### ACTIVITY:
Go to the line with "U1 pin GP0: +9V -> none" in the entries below and write out every line from there through the line with "D5: LED yellow", exactly and without pictures.

*** Opening of DATASET CONTENT ***

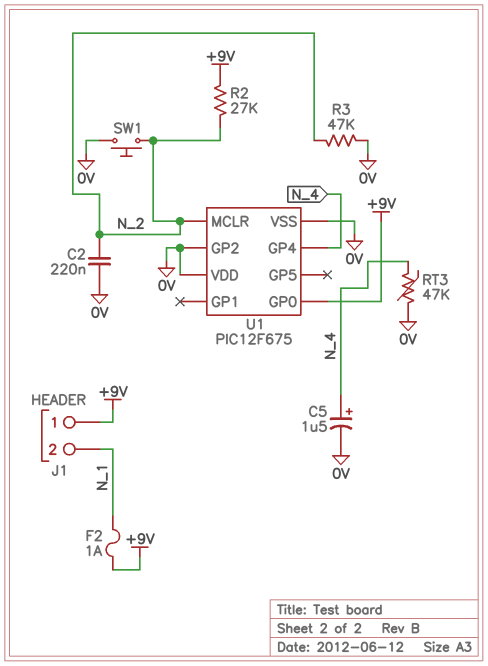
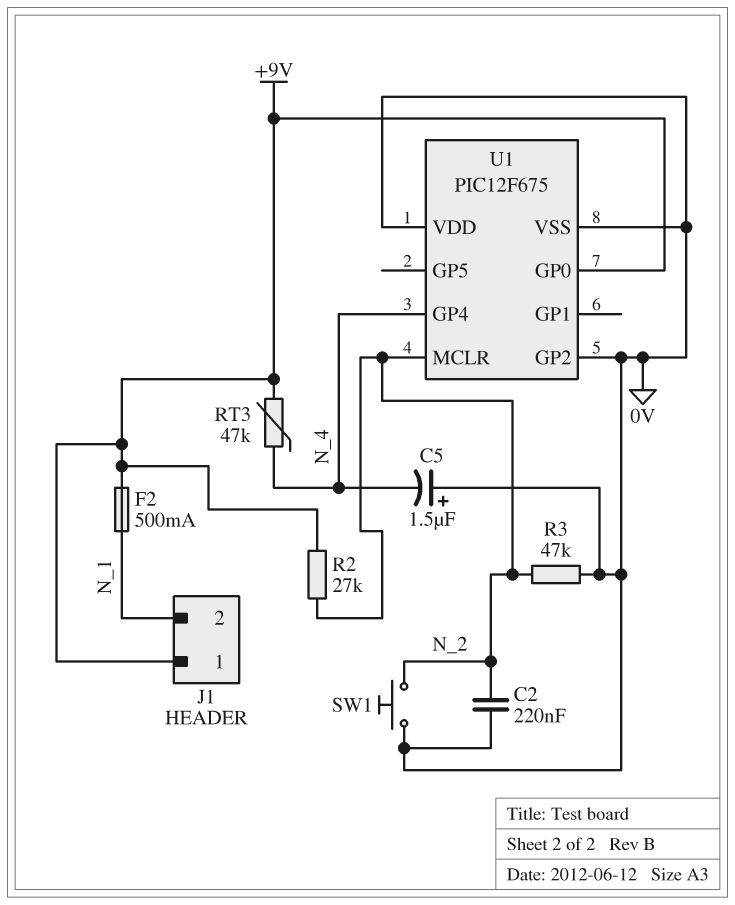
C5: 1.5uF (plus N_4, minus 0V) -> 1.5uF (plus 0V, minus N_4)
F2: 1A (+9V, N_1) -> 500mA (+9V, N_1)
RT3: 47k (0V, N_4) -> 47k (+9V, N_4)

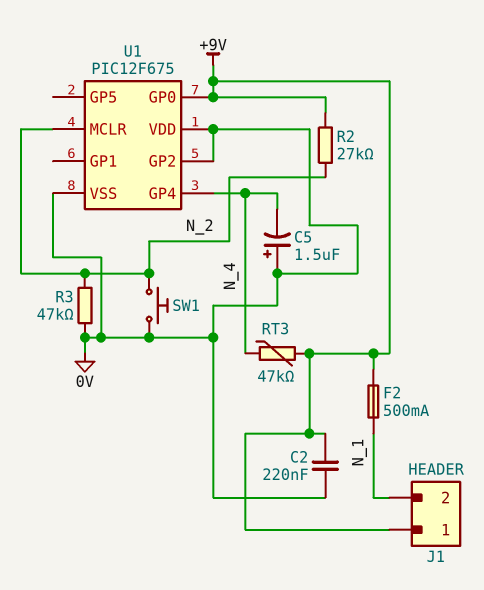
C2: 220nF (0V, N_2) -> 220nF (+9V, 0V)

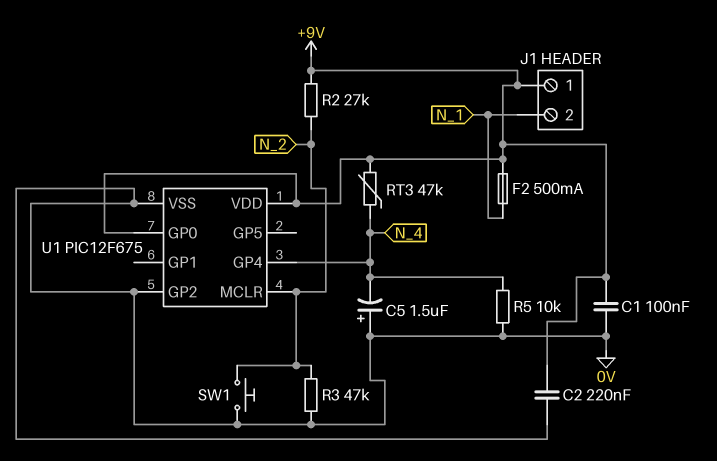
C1: none -> 100nF (+9V, 0V)
R5: none -> 10k (0V, N_4)
U1 pin VDD: 0V -> +9V

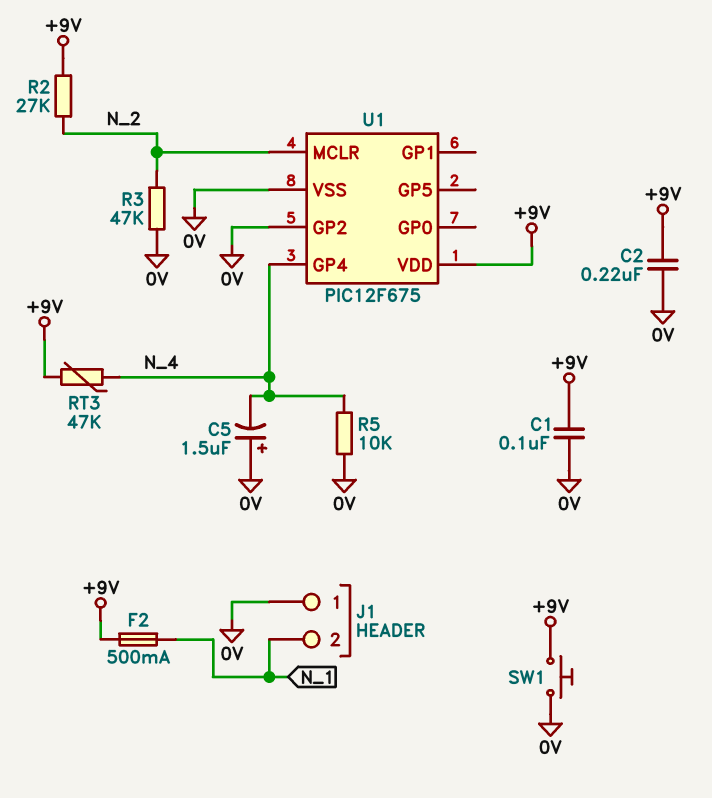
J1 pin 1: +9V -> 0V
SW1: button (0V, N_2) -> button (+9V, 0V)
U1 pin GP0: +9V -> none

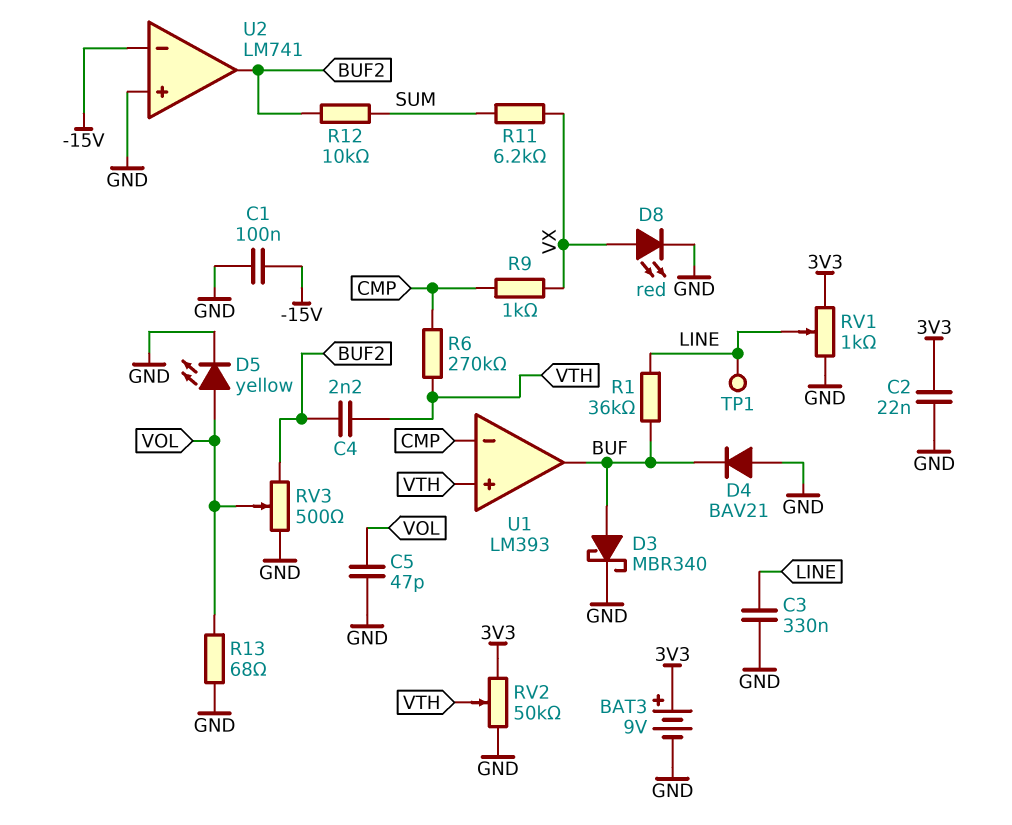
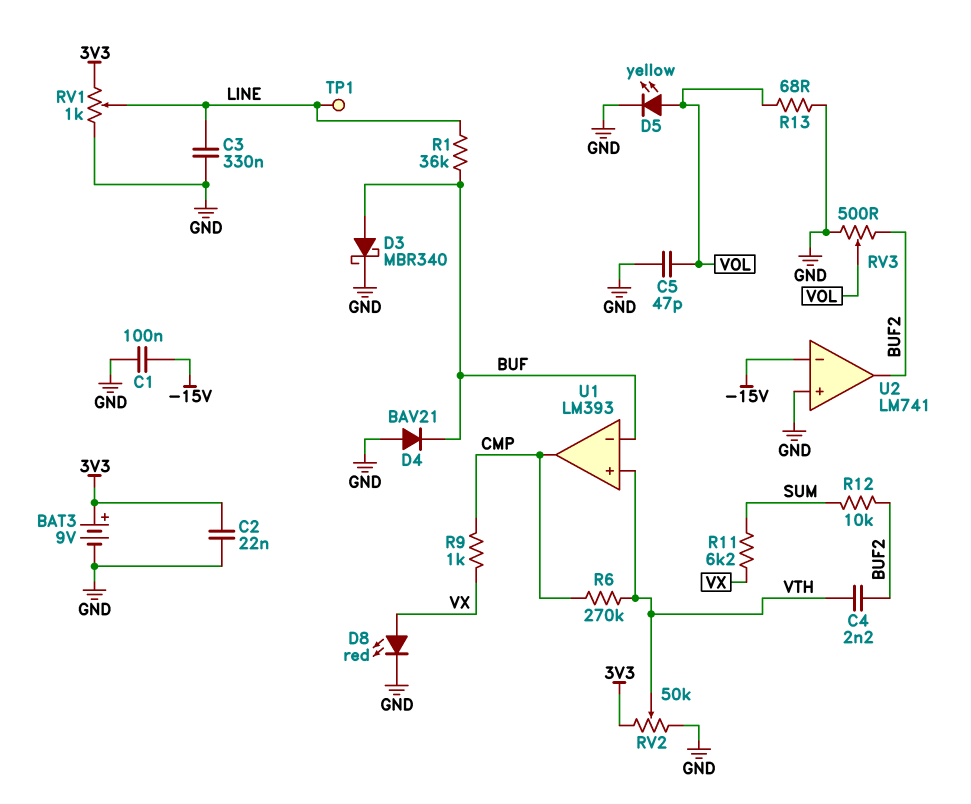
U1 pin in-: CMP -> BUF
U1 pin out: BUF -> CMP

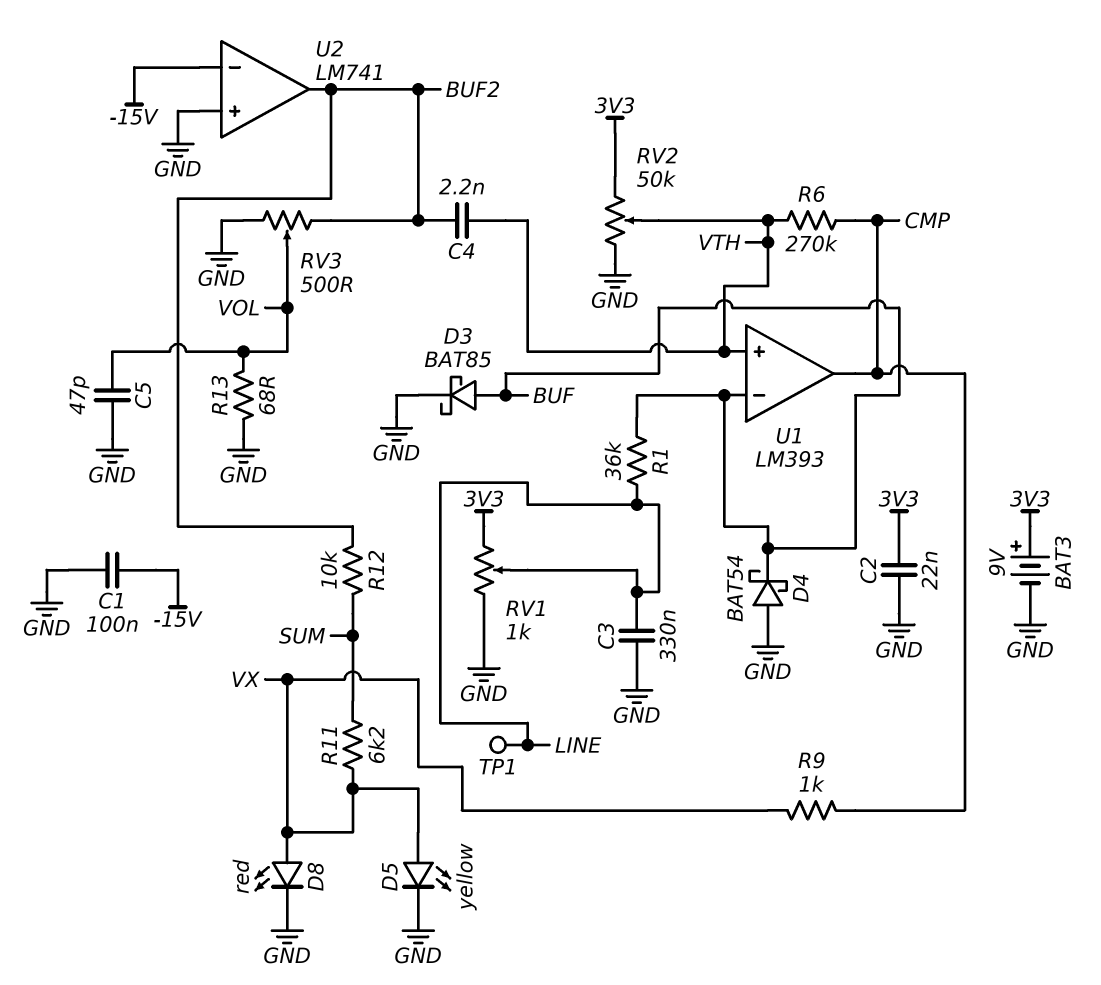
D3: schottky MBR340 (A BUF, K GND) -> schottky BAT85 (A BUF, K GND)
D4: diode BAV21 (A GND, K BUF) -> schottky BAT54 (A GND, K BUF)
D5: LED yellow (A VOL, K GND) -> LED yellow (A VX, K GND)

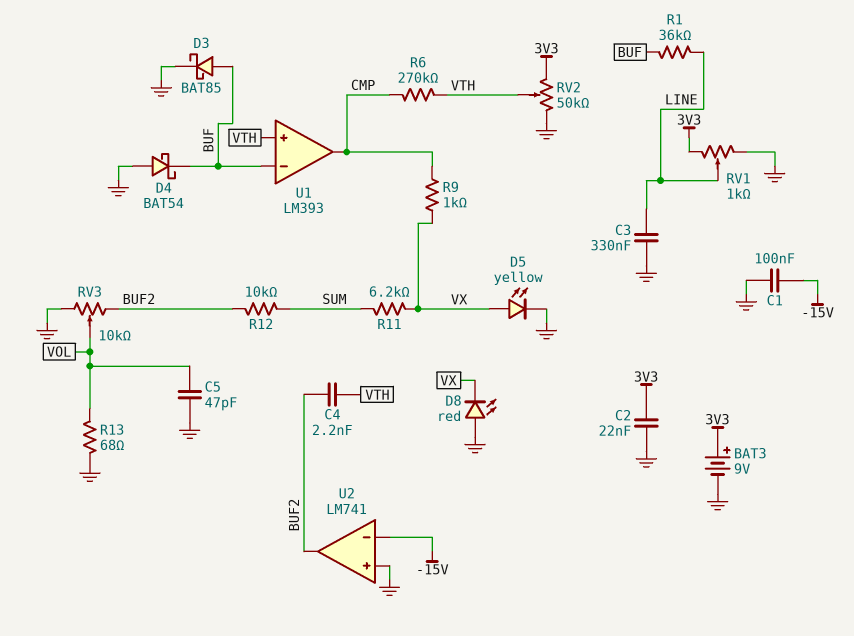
D8: LED red (A VX, K GND) -> LED red (A GND, K VX)
RV3: 500 (BUF2, GND, wiper VOL) -> 10k (BUF2, GND, wiper VOL)
TP1: test point (LINE) -> none

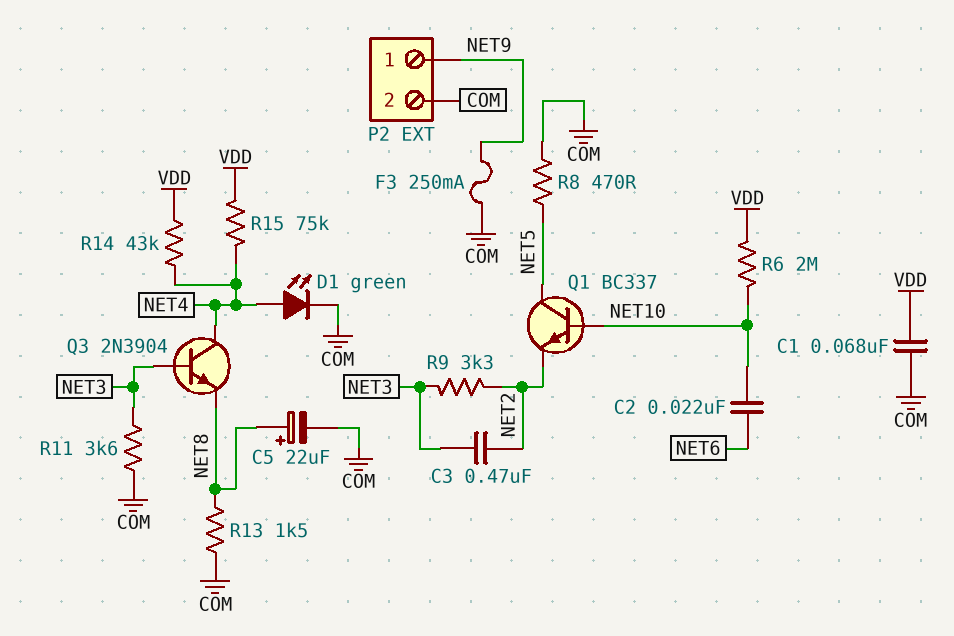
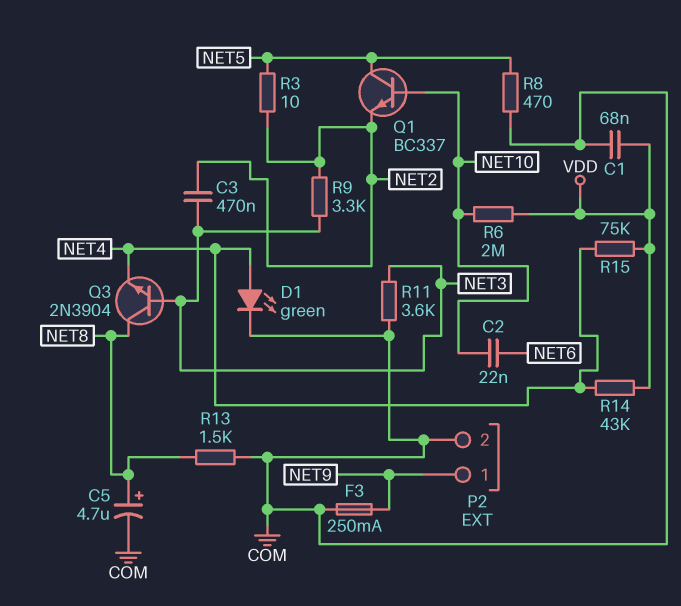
C5: 22uF (plus NET8, minus COM) -> 4.7uF (plus NET8, minus COM)
Q3: NPN 2N3904 (B NET3, C NET4, E NET8) -> NPN 2N3904 (B NET3, C NET8, E NET4)
R3: none -> 10 (NET2, NET5)

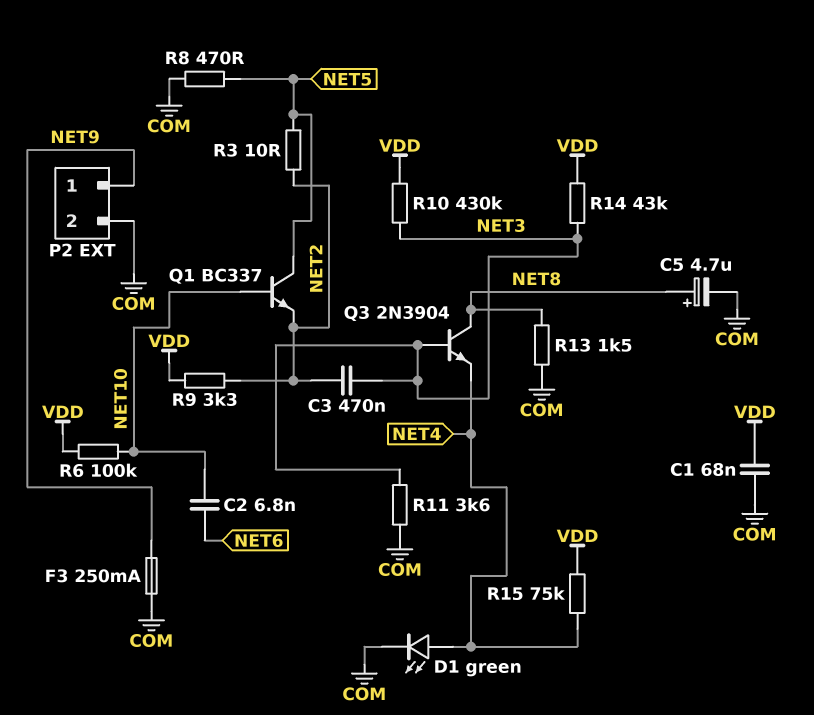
C2: 22nF (NET6, NET10) -> 6.8nF (NET6, NET10)
R6: 2M (NET10, VDD) -> 100k (NET10, VDD)
R9: 3.3k (NET2, NET3) -> 3.3k (NET2, VDD)
R10: none -> 430k (NET3, VDD)
R14: 43k (NET4, VDD) -> 43k (NET3, VDD)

*** Close of DATASET CONTENT ***

### ANSWER SPACE:
U1 pin GP0: +9V -> none

U1 pin in-: CMP -> BUF
U1 pin out: BUF -> CMP

D3: schottky MBR340 (A BUF, K GND) -> schottky BAT85 (A BUF, K GND)
D4: diode BAV21 (A GND, K BUF) -> schottky BAT54 (A GND, K BUF)
D5: LED yellow (A VOL, K GND) -> LED yellow (A VX, K GND)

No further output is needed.